WHAT THIS TASK INVOLVES: Across the records below, how many lines contain the string "white"? Give the number by itself.

DATA:
== Segment start ==
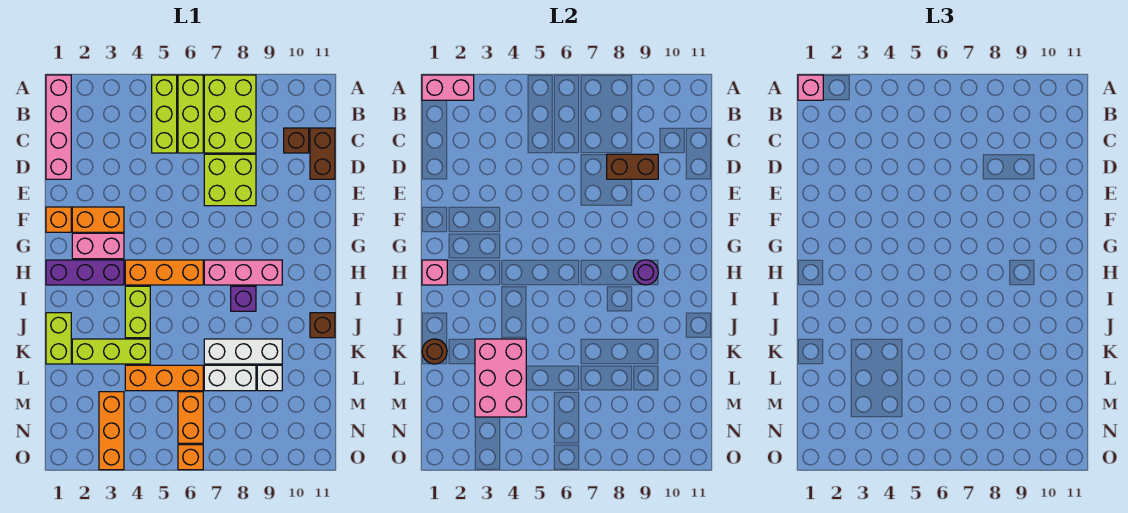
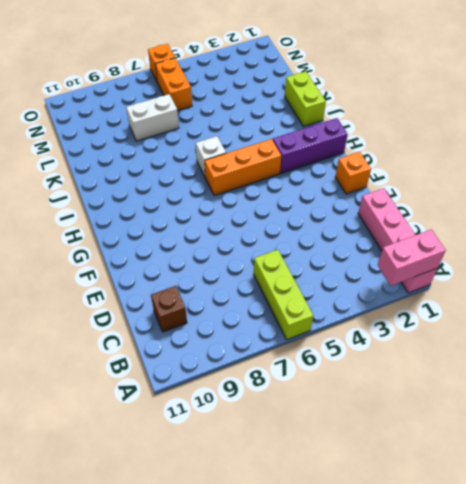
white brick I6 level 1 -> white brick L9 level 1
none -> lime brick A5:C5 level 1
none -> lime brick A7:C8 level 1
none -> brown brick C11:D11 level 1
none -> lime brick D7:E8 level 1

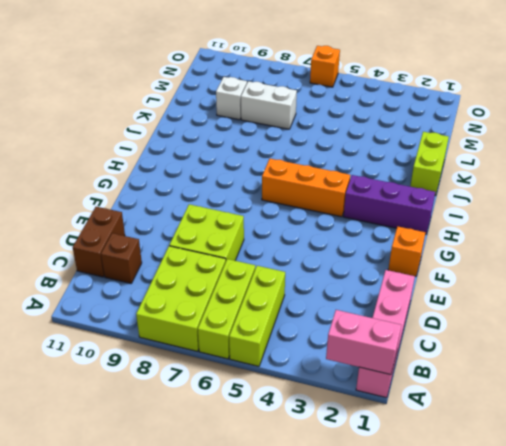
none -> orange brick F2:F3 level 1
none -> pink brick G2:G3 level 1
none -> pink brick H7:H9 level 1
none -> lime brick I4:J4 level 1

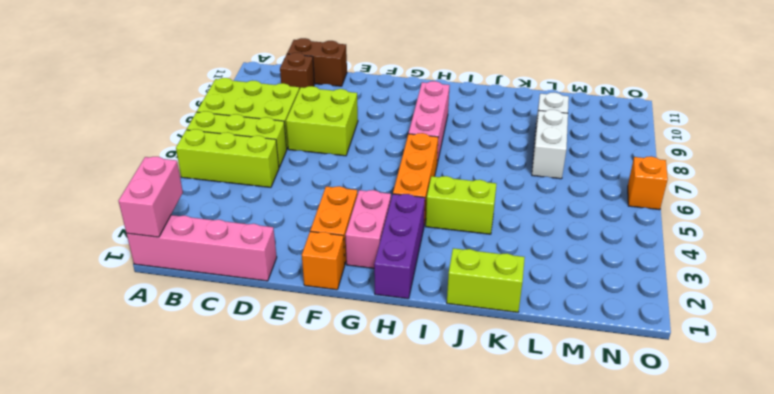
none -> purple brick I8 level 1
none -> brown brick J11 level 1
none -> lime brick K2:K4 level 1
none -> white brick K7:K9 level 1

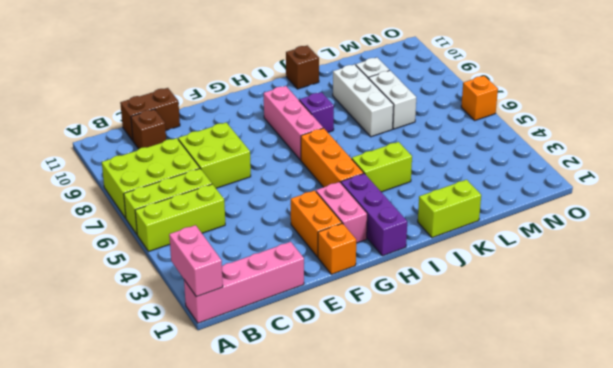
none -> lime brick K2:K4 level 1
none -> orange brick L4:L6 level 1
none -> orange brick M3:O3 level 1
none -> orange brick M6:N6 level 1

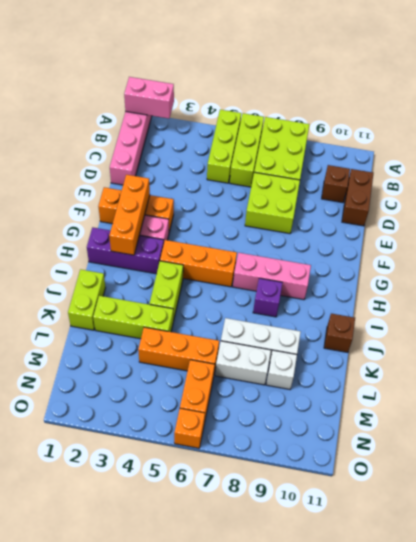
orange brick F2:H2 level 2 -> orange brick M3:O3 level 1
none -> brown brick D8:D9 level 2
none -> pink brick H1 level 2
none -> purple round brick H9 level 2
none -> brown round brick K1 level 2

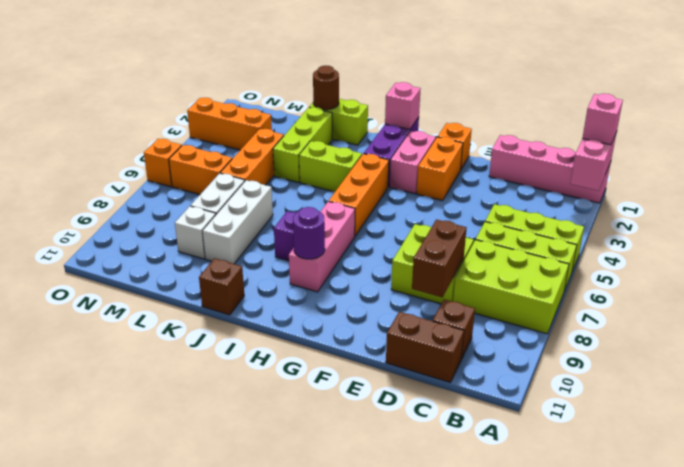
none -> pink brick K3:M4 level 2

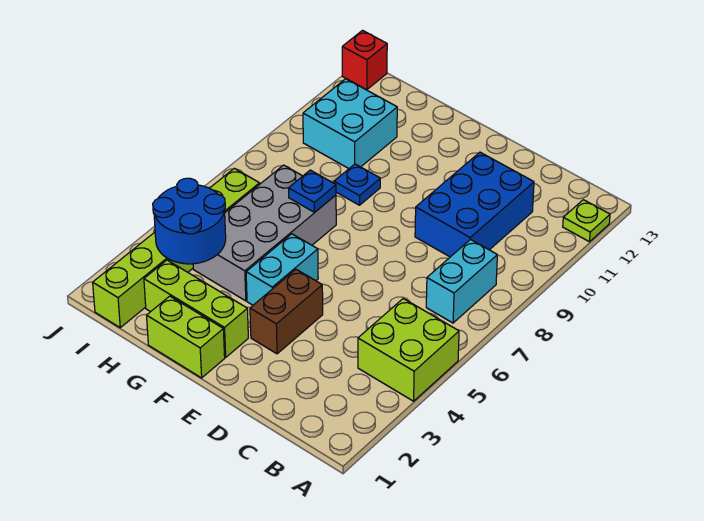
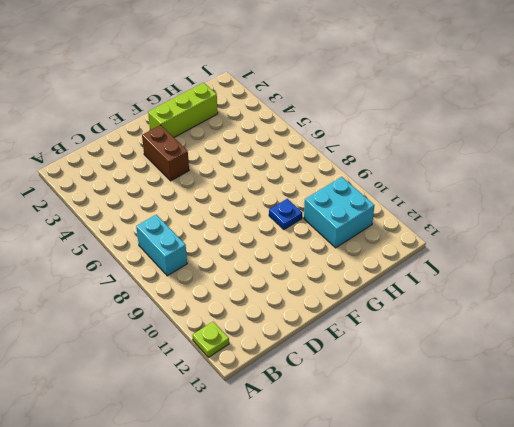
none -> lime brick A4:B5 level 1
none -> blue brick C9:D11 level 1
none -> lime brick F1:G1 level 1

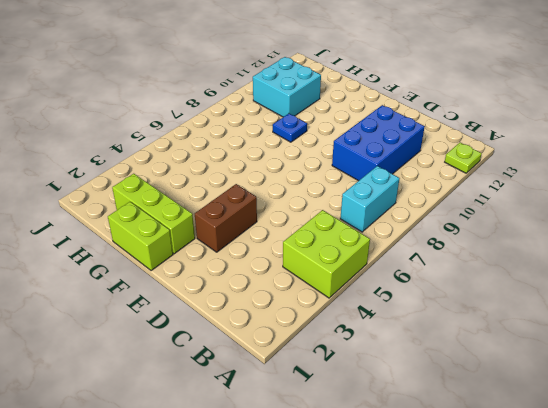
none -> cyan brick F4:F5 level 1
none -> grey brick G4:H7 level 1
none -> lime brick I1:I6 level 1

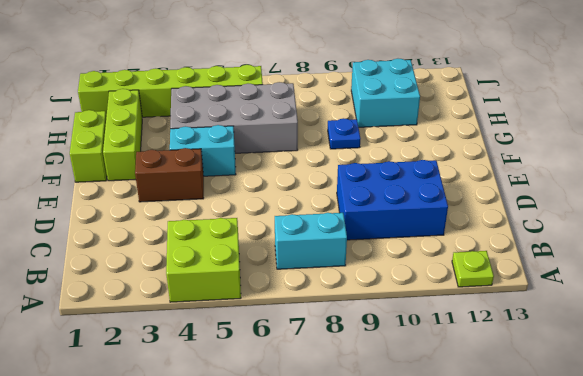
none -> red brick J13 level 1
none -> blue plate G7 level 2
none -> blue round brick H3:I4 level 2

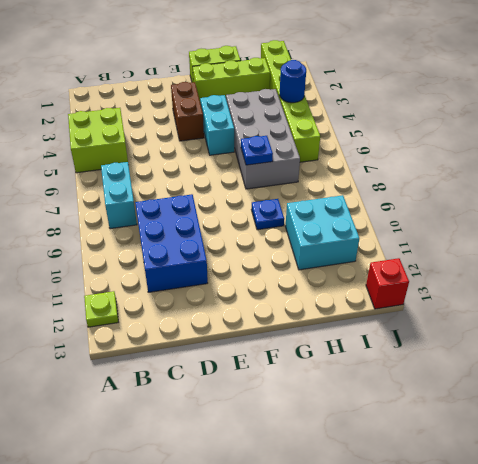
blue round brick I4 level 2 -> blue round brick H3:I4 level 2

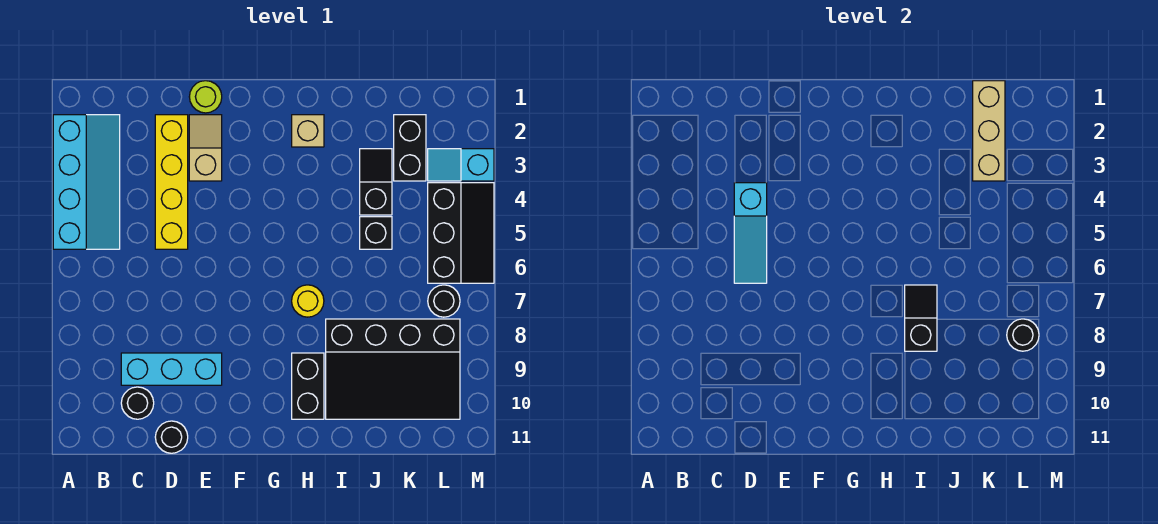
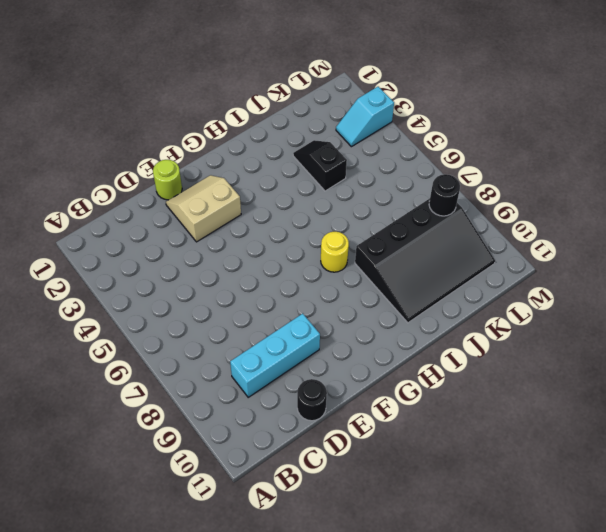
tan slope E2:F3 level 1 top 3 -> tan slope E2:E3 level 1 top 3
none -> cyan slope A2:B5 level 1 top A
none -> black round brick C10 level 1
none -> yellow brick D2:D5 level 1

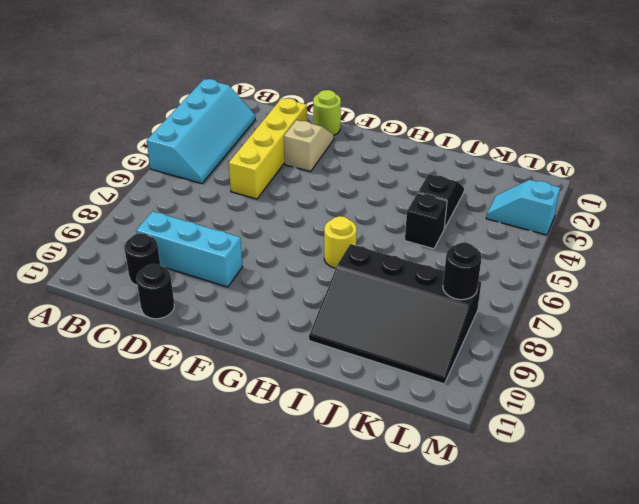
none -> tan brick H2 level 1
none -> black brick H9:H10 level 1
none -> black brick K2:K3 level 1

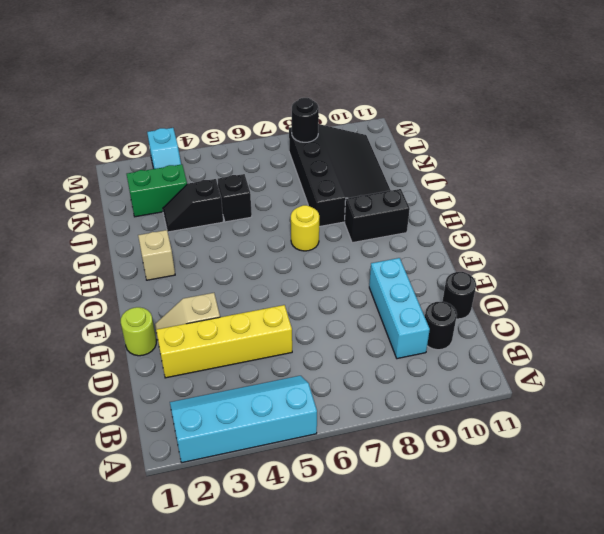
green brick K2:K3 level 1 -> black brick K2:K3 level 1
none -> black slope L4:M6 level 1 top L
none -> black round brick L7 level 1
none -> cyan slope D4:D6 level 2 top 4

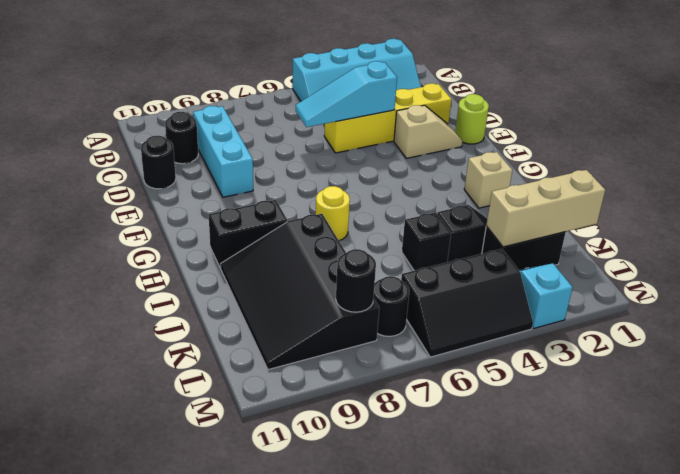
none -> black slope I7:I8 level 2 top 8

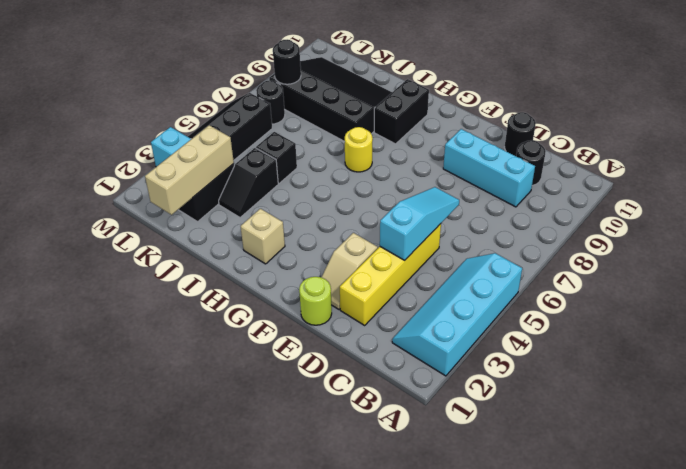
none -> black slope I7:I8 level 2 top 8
== Segment end ==
TASK RESPONSE: 2